• Records shown
-- Opening Marker --
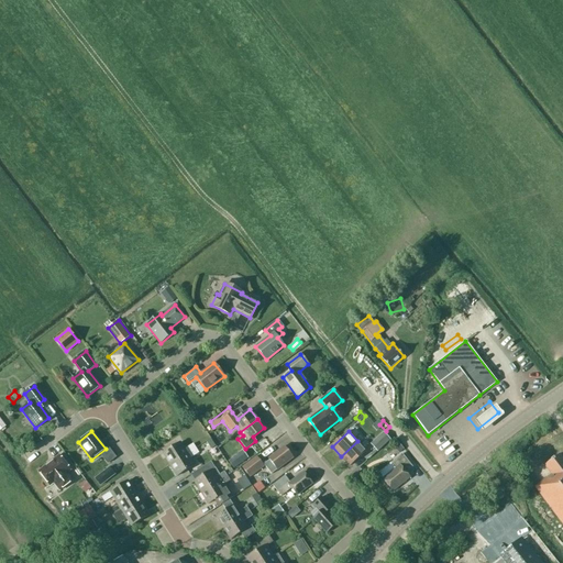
[(389,440),(383,432),(371,443),(376,451),(389,440)]
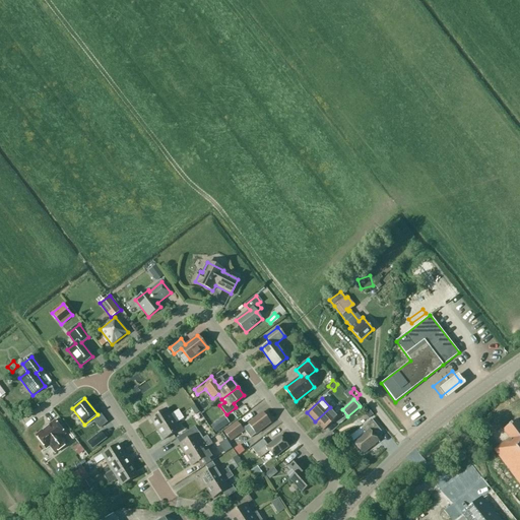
[(323,431),(338,416),(330,407),(315,421),(323,431)]
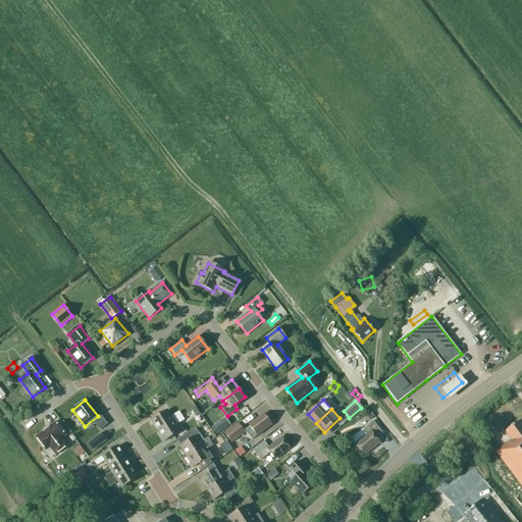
[(171,417),(167,410),(151,420),(157,431),(181,416),(178,412),(171,417)]
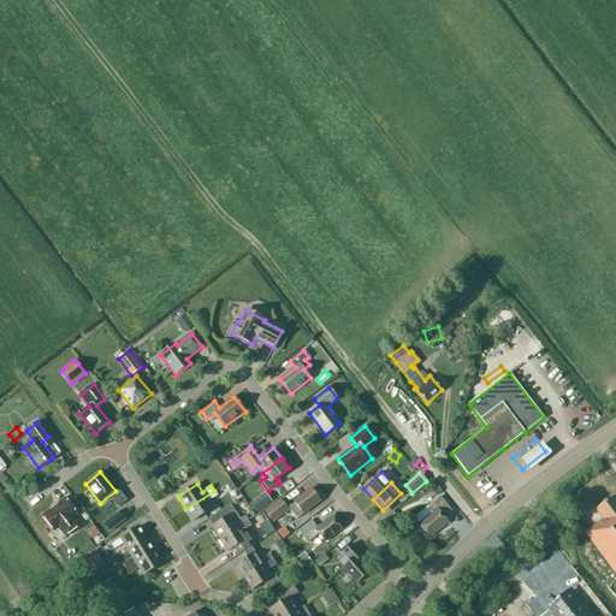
[(224,484),(218,489),(224,496),(230,490),(224,484)]
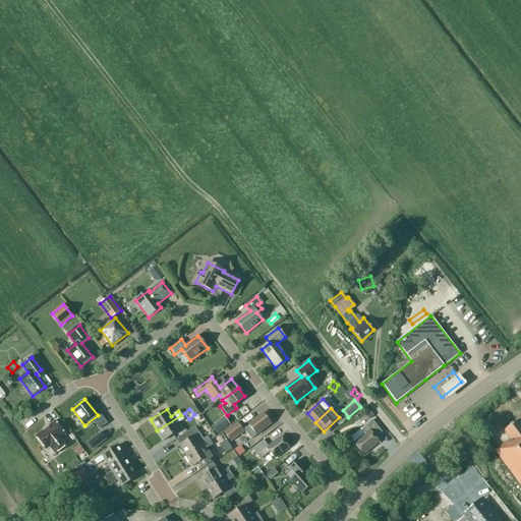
[(256,435),(271,423),(263,413),(248,424),(249,425),(243,429),(250,439),(256,435)]
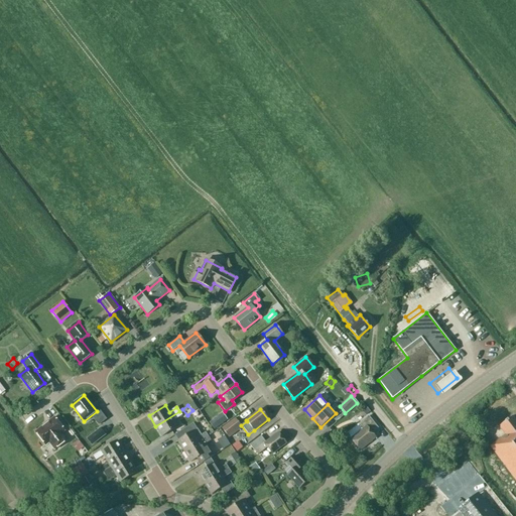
[(162,436),(178,426),(174,420),(181,415),(179,411),(155,426),(162,436)]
-- Closing Marker --
• Your objective
Without the pictures, return each entry exactly as given.

• Response to the exercise
[(389,440),(383,432),(371,443),(376,451),(389,440)]
[(323,431),(338,416),(330,407),(315,421),(323,431)]
[(171,417),(167,410),(151,420),(157,431),(181,416),(178,412),(171,417)]
[(224,484),(218,489),(224,496),(230,490),(224,484)]
[(256,435),(271,423),(263,413),(248,424),(249,425),(243,429),(250,439),(256,435)]
[(162,436),(178,426),(174,420),(181,415),(179,411),(155,426),(162,436)]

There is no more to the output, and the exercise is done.